**Problem to work on**
Repeat exactly the lines of the material below that run from the "brown brick A2:B3" line to the "tan brick B1:B3" line, including both, and do not carry over any pictures.

**Records shown**
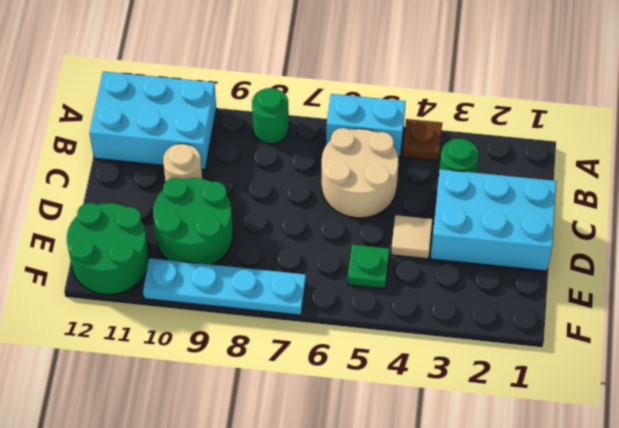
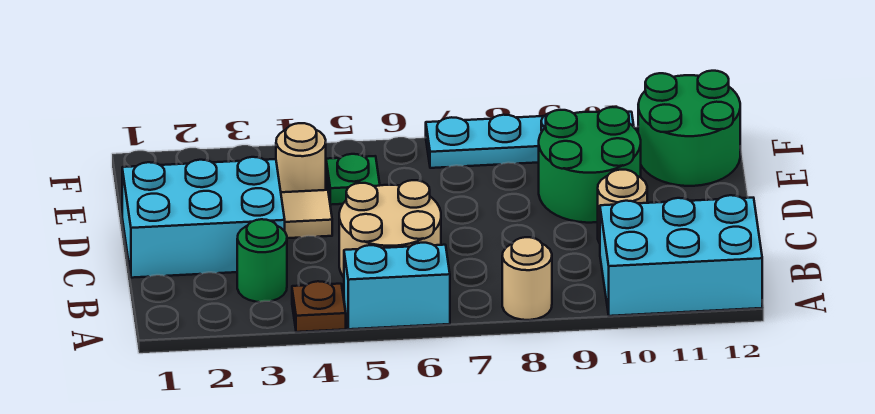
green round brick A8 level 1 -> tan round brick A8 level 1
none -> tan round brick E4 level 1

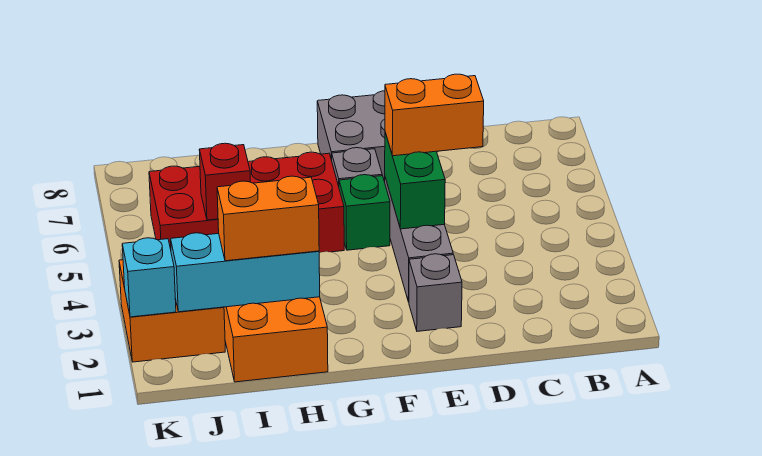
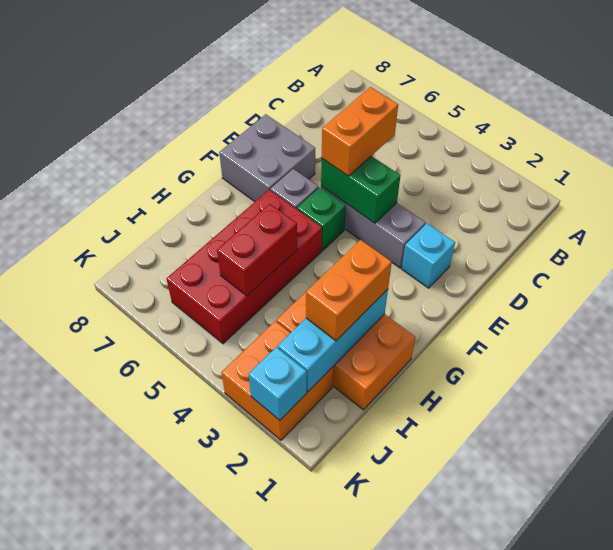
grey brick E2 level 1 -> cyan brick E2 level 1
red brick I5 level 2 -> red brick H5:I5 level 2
==
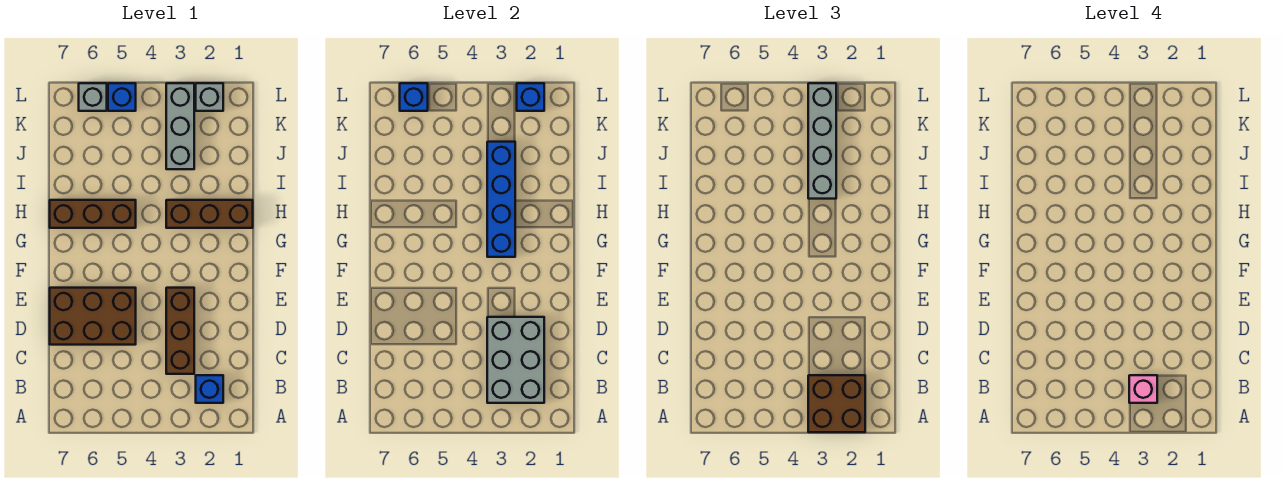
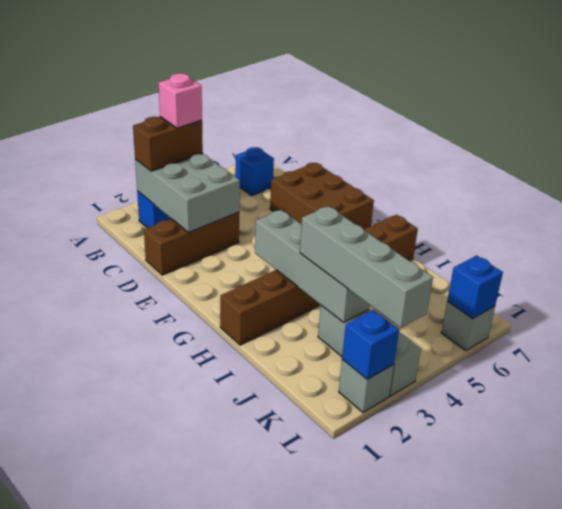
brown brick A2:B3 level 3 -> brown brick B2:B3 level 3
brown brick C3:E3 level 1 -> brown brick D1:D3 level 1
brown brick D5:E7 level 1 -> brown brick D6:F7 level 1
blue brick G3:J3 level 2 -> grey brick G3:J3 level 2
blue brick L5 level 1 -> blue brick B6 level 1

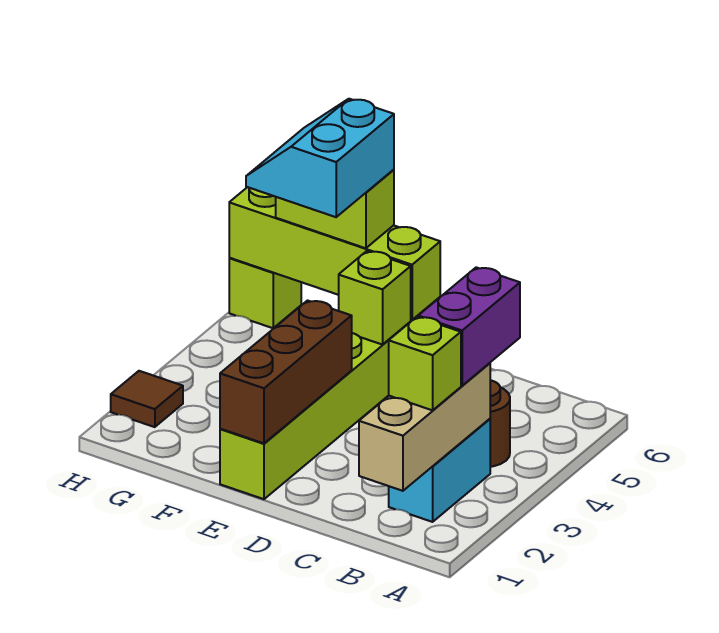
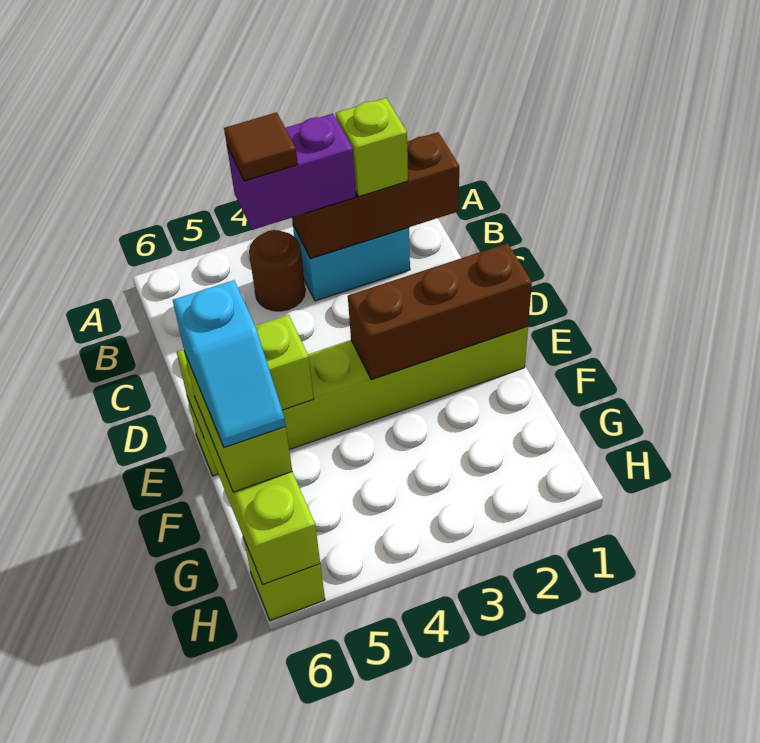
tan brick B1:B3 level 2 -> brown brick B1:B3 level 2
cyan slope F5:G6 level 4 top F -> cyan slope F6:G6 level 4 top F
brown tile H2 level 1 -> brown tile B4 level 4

**Solved exercise**
brown brick A2:B3 level 3 -> brown brick B2:B3 level 3
brown brick C3:E3 level 1 -> brown brick D1:D3 level 1
brown brick D5:E7 level 1 -> brown brick D6:F7 level 1
blue brick G3:J3 level 2 -> grey brick G3:J3 level 2
blue brick L5 level 1 -> blue brick B6 level 1

tan brick B1:B3 level 2 -> brown brick B1:B3 level 2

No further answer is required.